[Records from a data collection]
____

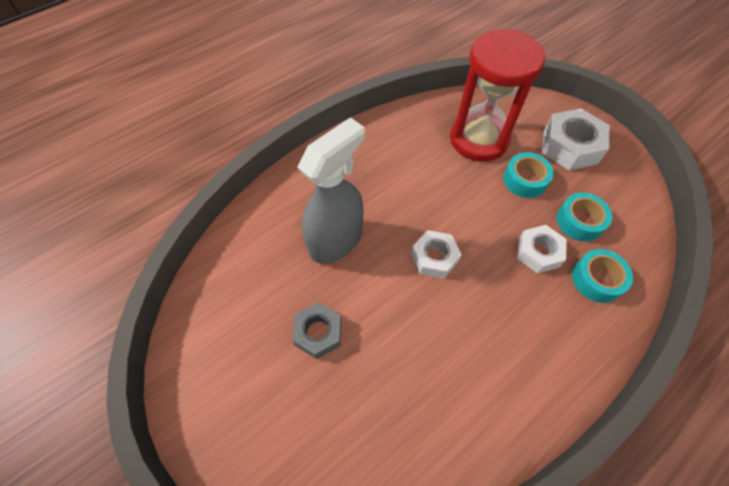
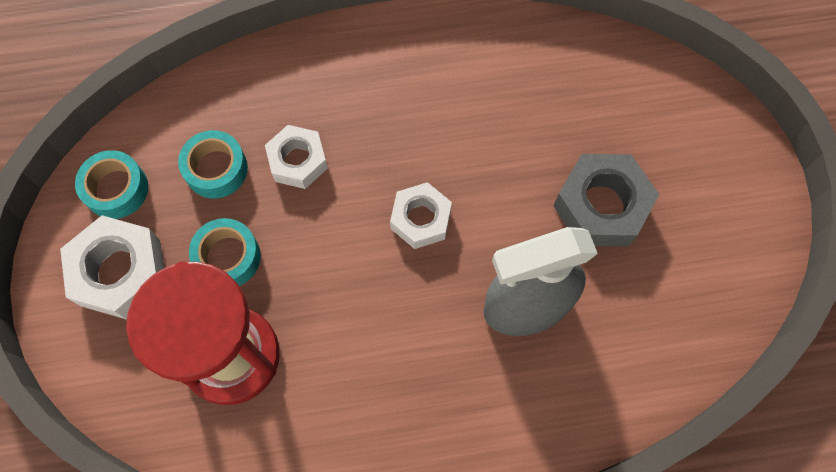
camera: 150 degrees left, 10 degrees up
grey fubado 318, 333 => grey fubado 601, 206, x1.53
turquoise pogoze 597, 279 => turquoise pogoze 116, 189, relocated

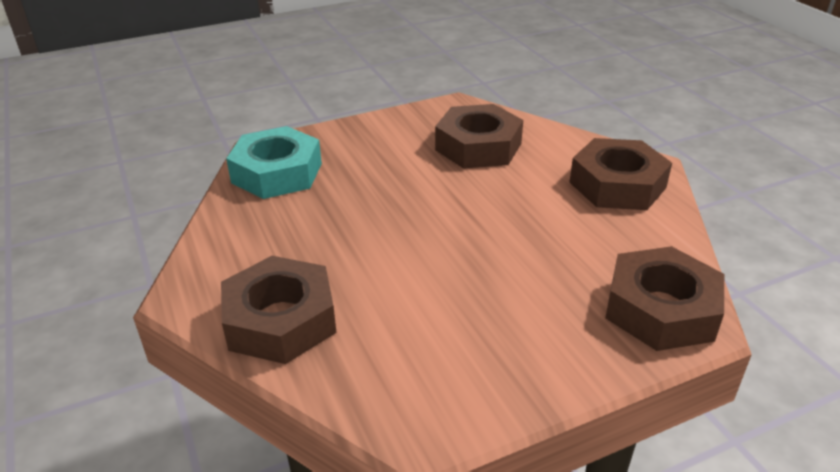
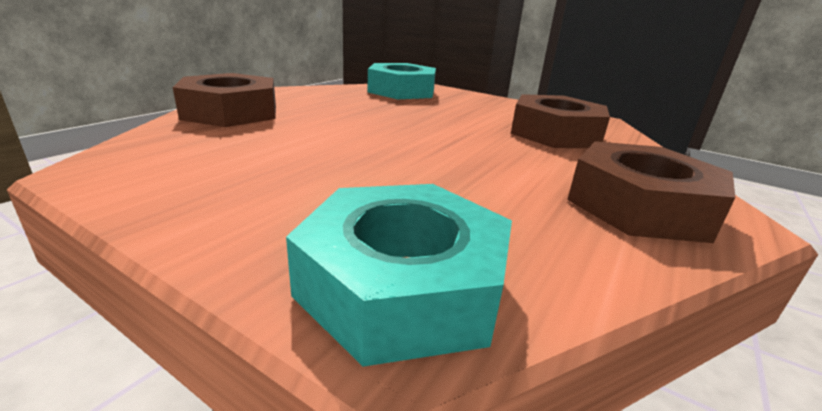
camera: 55 degrees right, 10 degrees down
brown fubado 661, 309 => turquoise fubado 402, 284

____

Task requirements:
Output each entry above word for word. The pictures stay out.

Written solution:
camera: 150 degrees left, 10 degrees up
grey fubado 318, 333 => grey fubado 601, 206, x1.53
turquoise pogoze 597, 279 => turquoise pogoze 116, 189, relocated

camera: 55 degrees right, 10 degrees down
brown fubado 661, 309 => turquoise fubado 402, 284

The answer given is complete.